** INPUT DATA **

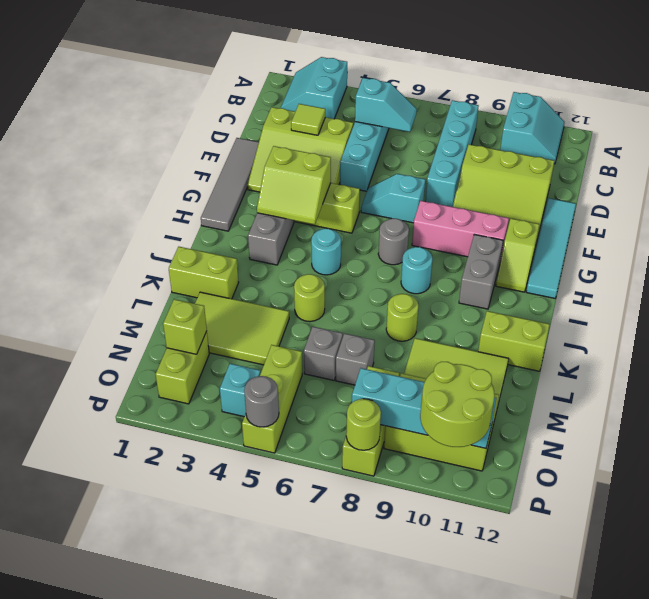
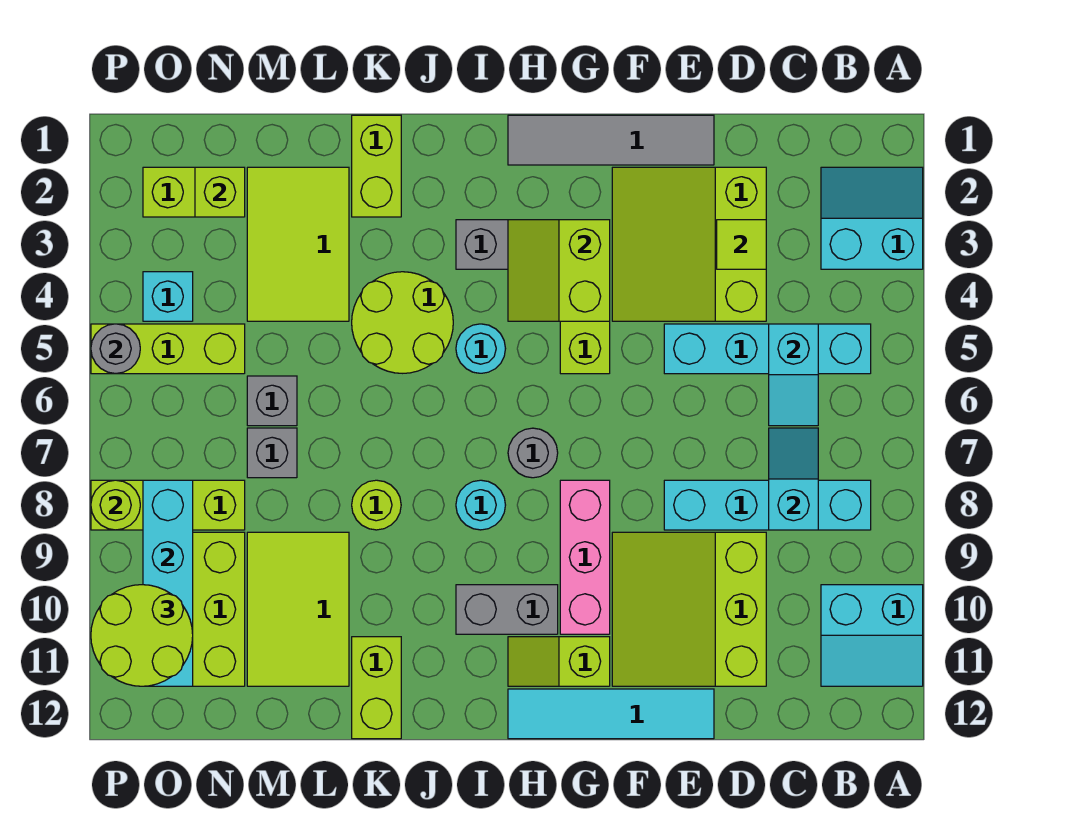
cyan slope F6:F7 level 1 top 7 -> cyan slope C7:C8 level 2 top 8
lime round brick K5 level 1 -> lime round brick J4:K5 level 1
* * *
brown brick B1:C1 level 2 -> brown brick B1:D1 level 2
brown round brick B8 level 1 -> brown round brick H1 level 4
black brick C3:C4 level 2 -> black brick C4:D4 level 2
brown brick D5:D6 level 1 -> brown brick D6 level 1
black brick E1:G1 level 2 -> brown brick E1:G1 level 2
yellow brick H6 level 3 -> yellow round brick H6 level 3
--
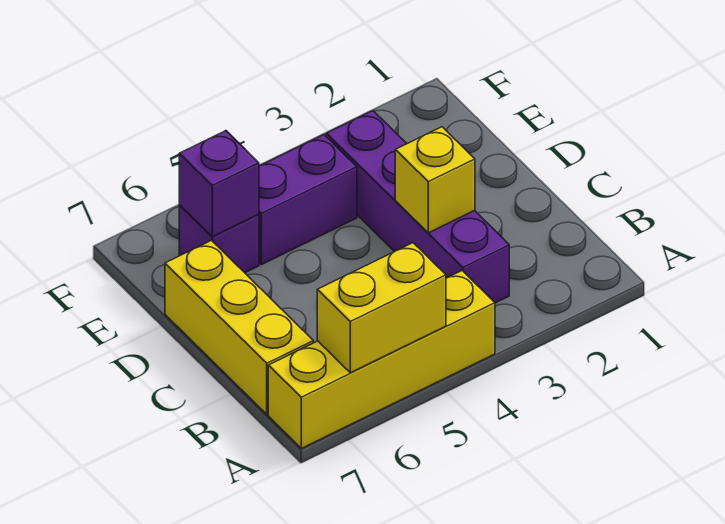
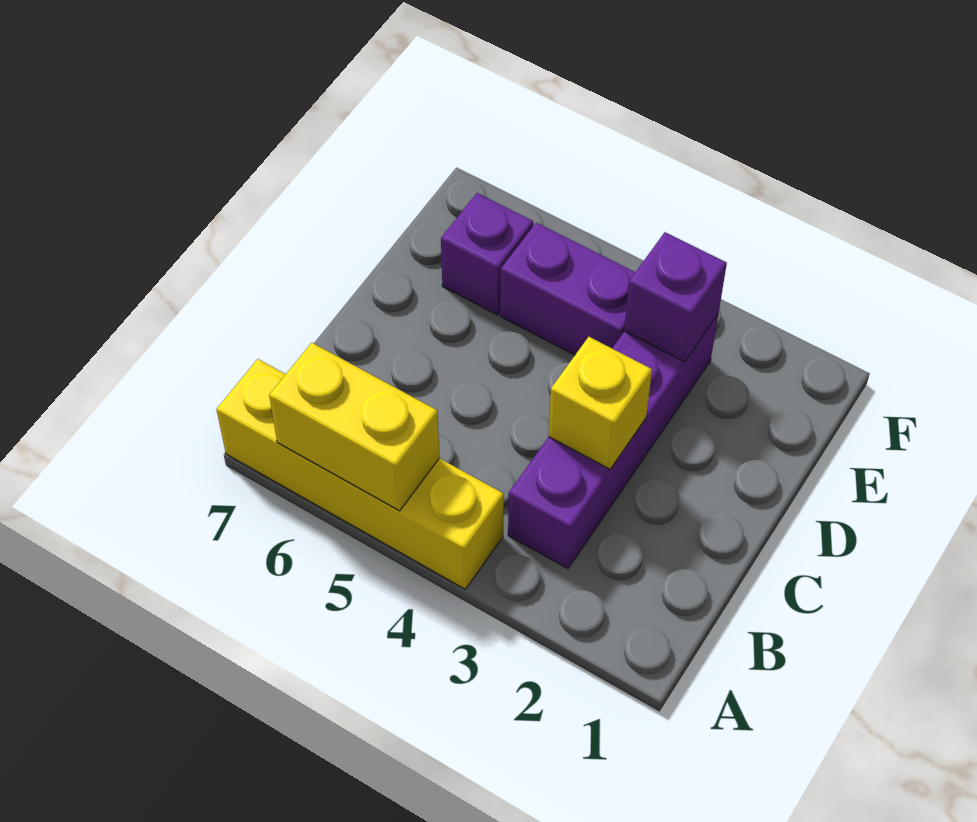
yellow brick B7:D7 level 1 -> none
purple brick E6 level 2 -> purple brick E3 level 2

** THE PROBLEM **
Reprint exactly the lines above that start at the one with "brown round brick B8" and end at the one with "yellow brick H6", keeping both and adding none.

** TASK ANSWER **
brown round brick B8 level 1 -> brown round brick H1 level 4
black brick C3:C4 level 2 -> black brick C4:D4 level 2
brown brick D5:D6 level 1 -> brown brick D6 level 1
black brick E1:G1 level 2 -> brown brick E1:G1 level 2
yellow brick H6 level 3 -> yellow round brick H6 level 3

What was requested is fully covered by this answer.